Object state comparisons
- - -
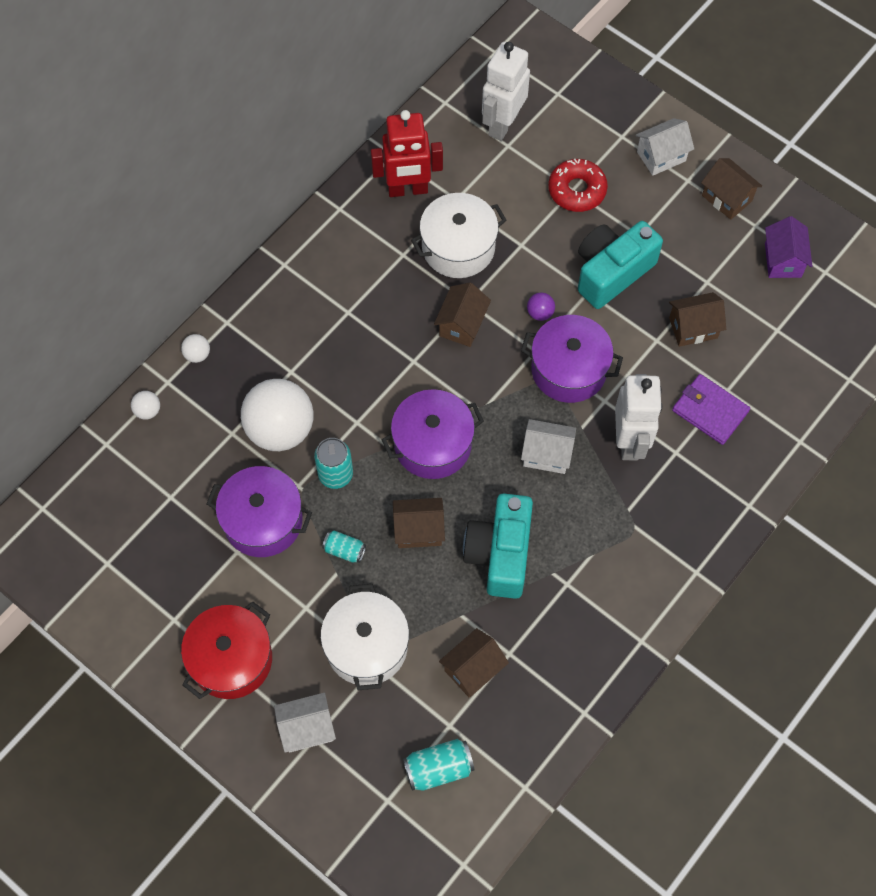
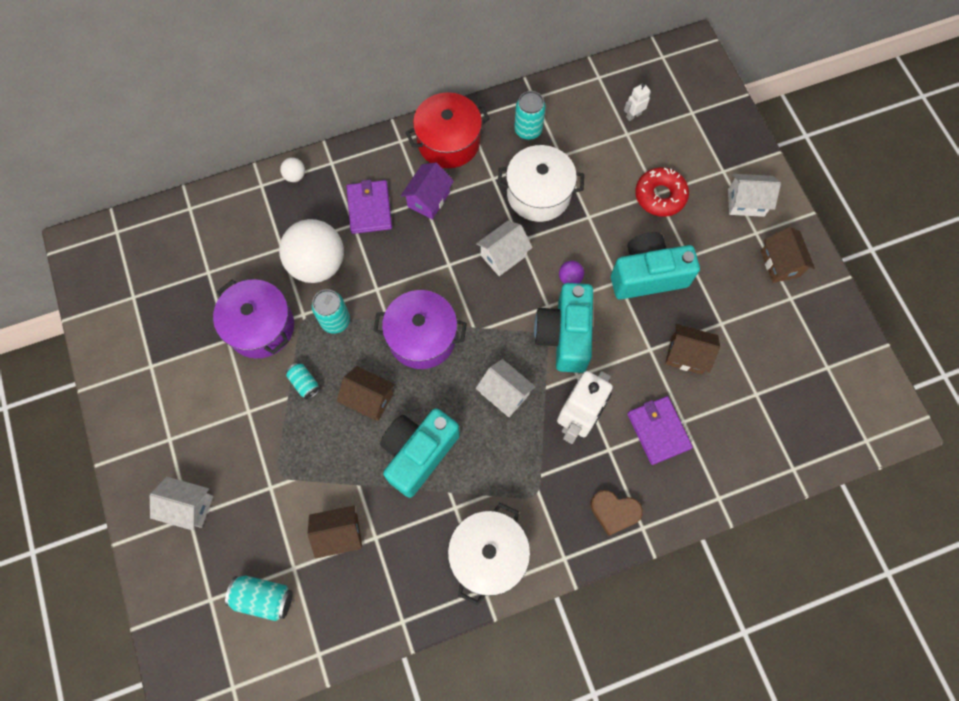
camera: 30 degrees right, 5 degrees up
white ball [131,391,160,420] -> none
red pot [181,601,272,699] -> red pot moved to [405,92,490,168]
white pot [320,584,409,690] -> white pot moved to [448,503,530,605]
red robot [371,110,443,197] -> turquoise can [514,91,546,140]
brown house [434,283,491,347] -> white house [476,220,533,276]
white robot [482,42,530,141] -> white robot [624,83,651,121], size x0.45
purple pot [521,315,623,403] -> turquoise camera [534,283,593,373]
purple house [765,216,812,278] -> purple house moved to [401,162,454,219]
none -> purple wallet [346,180,392,234]
none -> brown heart [590,490,643,536]

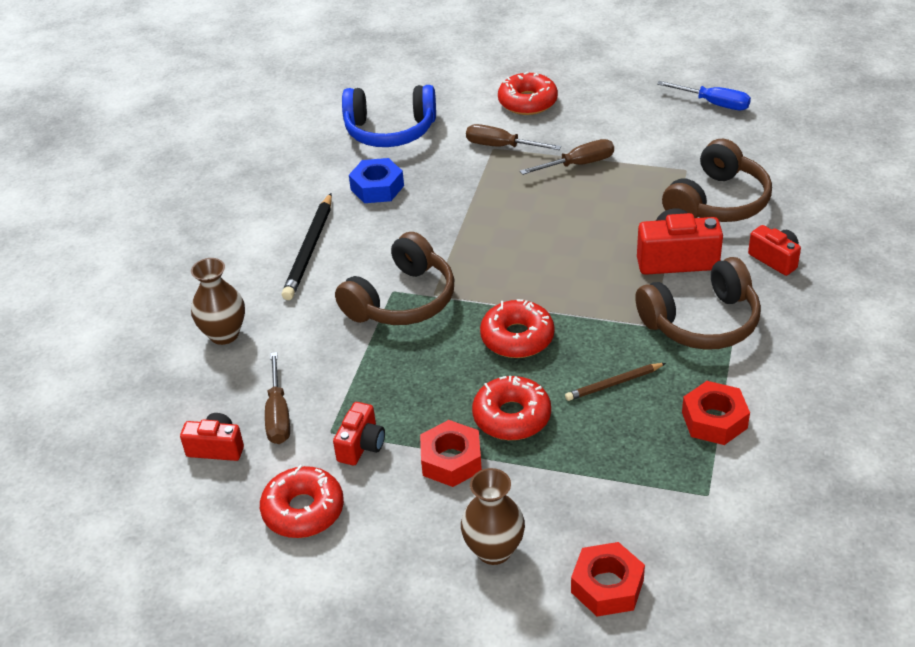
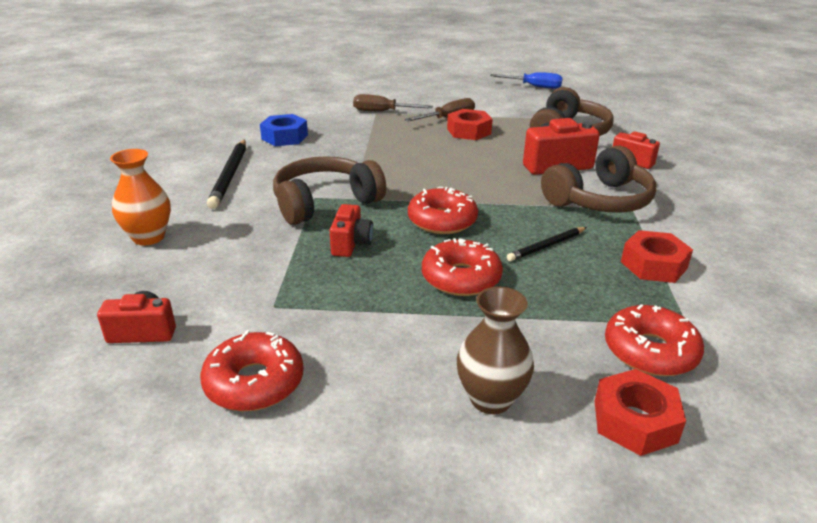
camera: 15 degrees left, 10 degrees down
brown vase [191,258,245,345] -> orange vase [110,149,171,245]
brown screwdriver [265,352,290,444] -> none
red camera [333,402,385,465] -> red camera moved to [330,204,373,257]
brown headphones [335,232,454,325] -> brown headphones turned 150 degrees counterclockwise [273,156,386,225]
blue headphones [342,85,436,147] -> none
red nut [420,420,482,487] -> red nut moved to [447,109,493,140]
red donut [498,72,558,115] -> red donut moved to [605,304,704,376]
brown pencil [565,363,666,401] -> black pencil [507,227,587,261]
- - -
What is required: Write out the data word for word, with every picture dropped.

Final answer:
camera: 30 degrees right, 5 degrees up
white ball [131,391,160,420] -> none
red pot [181,601,272,699] -> red pot moved to [405,92,490,168]
white pot [320,584,409,690] -> white pot moved to [448,503,530,605]
red robot [371,110,443,197] -> turquoise can [514,91,546,140]
brown house [434,283,491,347] -> white house [476,220,533,276]
white robot [482,42,530,141] -> white robot [624,83,651,121], size x0.45
purple pot [521,315,623,403] -> turquoise camera [534,283,593,373]
purple house [765,216,812,278] -> purple house moved to [401,162,454,219]
none -> purple wallet [346,180,392,234]
none -> brown heart [590,490,643,536]

camera: 15 degrees left, 10 degrees down
brown vase [191,258,245,345] -> orange vase [110,149,171,245]
brown screwdriver [265,352,290,444] -> none
red camera [333,402,385,465] -> red camera moved to [330,204,373,257]
brown headphones [335,232,454,325] -> brown headphones turned 150 degrees counterclockwise [273,156,386,225]
blue headphones [342,85,436,147] -> none
red nut [420,420,482,487] -> red nut moved to [447,109,493,140]
red donut [498,72,558,115] -> red donut moved to [605,304,704,376]
brown pencil [565,363,666,401] -> black pencil [507,227,587,261]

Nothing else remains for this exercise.